Every single record below is to be reproduced exactly.

----

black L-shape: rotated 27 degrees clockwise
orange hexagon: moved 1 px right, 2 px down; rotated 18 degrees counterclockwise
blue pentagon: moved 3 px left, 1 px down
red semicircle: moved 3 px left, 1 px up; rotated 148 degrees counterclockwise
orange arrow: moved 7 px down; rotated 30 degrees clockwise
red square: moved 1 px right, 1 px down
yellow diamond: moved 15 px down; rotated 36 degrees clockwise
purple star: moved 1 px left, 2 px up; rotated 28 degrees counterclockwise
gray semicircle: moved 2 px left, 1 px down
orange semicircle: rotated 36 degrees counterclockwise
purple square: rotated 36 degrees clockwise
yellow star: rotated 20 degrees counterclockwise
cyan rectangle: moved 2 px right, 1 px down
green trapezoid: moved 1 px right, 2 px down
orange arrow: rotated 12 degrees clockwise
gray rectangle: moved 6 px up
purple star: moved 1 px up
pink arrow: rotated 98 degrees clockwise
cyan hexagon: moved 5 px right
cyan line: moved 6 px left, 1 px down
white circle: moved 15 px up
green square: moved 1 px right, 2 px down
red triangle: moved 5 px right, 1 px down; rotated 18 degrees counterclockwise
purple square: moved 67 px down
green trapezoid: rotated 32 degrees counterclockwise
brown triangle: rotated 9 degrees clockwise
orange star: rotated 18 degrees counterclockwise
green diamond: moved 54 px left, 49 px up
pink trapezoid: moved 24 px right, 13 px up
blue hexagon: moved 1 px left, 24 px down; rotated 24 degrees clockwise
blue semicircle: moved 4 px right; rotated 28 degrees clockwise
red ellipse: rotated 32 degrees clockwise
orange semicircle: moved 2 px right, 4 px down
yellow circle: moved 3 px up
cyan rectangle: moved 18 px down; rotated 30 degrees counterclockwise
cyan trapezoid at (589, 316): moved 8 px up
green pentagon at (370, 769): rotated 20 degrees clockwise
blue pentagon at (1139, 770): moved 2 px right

----

### Written response
black L-shape: rotated 27 degrees clockwise
orange hexagon: moved 1 px right, 2 px down; rotated 18 degrees counterclockwise
blue pentagon: moved 3 px left, 1 px down
red semicircle: moved 3 px left, 1 px up; rotated 148 degrees counterclockwise
orange arrow: moved 7 px down; rotated 30 degrees clockwise
red square: moved 1 px right, 1 px down
yellow diamond: moved 15 px down; rotated 36 degrees clockwise
purple star: moved 1 px left, 2 px up; rotated 28 degrees counterclockwise
gray semicircle: moved 2 px left, 1 px down
orange semicircle: rotated 36 degrees counterclockwise
purple square: rotated 36 degrees clockwise
yellow star: rotated 20 degrees counterclockwise
cyan rectangle: moved 2 px right, 1 px down
green trapezoid: moved 1 px right, 2 px down
orange arrow: rotated 12 degrees clockwise
gray rectangle: moved 6 px up
purple star: moved 1 px up
pink arrow: rotated 98 degrees clockwise
cyan hexagon: moved 5 px right
cyan line: moved 6 px left, 1 px down
white circle: moved 15 px up
green square: moved 1 px right, 2 px down
red triangle: moved 5 px right, 1 px down; rotated 18 degrees counterclockwise
purple square: moved 67 px down
green trapezoid: rotated 32 degrees counterclockwise
brown triangle: rotated 9 degrees clockwise
orange star: rotated 18 degrees counterclockwise
green diamond: moved 54 px left, 49 px up
pink trapezoid: moved 24 px right, 13 px up
blue hexagon: moved 1 px left, 24 px down; rotated 24 degrees clockwise
blue semicircle: moved 4 px right; rotated 28 degrees clockwise
red ellipse: rotated 32 degrees clockwise
orange semicircle: moved 2 px right, 4 px down
yellow circle: moved 3 px up
cyan rectangle: moved 18 px down; rotated 30 degrees counterclockwise
cyan trapezoid at (589, 316): moved 8 px up
green pentagon at (370, 769): rotated 20 degrees clockwise
blue pentagon at (1139, 770): moved 2 px right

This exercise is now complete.